(Beginning of Task material)
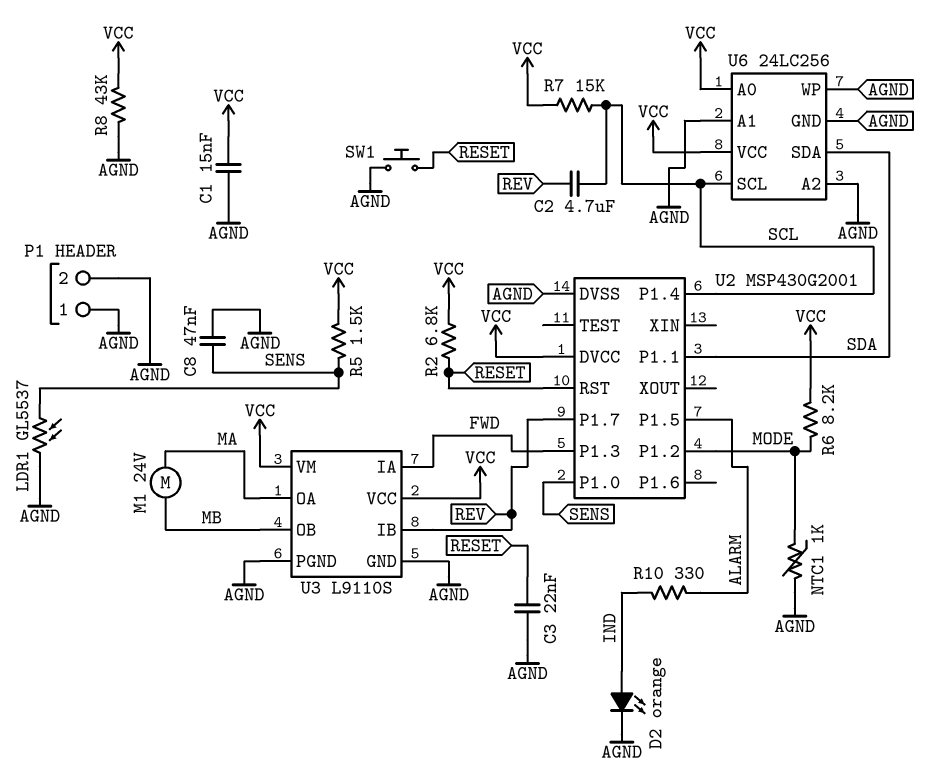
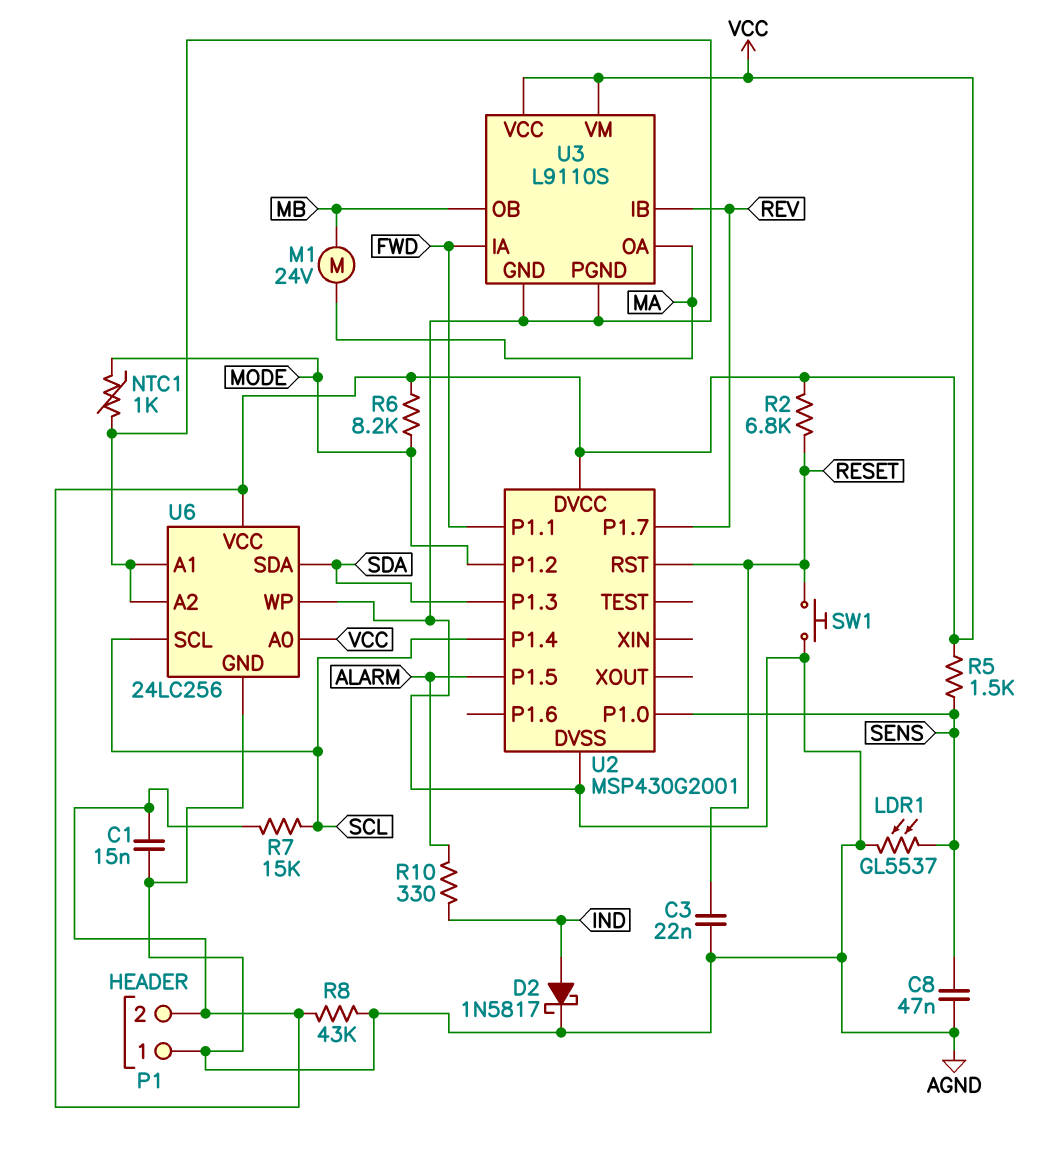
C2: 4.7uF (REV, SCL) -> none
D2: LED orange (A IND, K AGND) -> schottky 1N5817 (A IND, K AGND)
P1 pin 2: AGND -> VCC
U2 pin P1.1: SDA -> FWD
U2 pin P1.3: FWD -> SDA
(End of Task material)
Except for the pictures, print the data above exactly.

■ Response below:
C2: 4.7uF (REV, SCL) -> none
D2: LED orange (A IND, K AGND) -> schottky 1N5817 (A IND, K AGND)
P1 pin 2: AGND -> VCC
U2 pin P1.1: SDA -> FWD
U2 pin P1.3: FWD -> SDA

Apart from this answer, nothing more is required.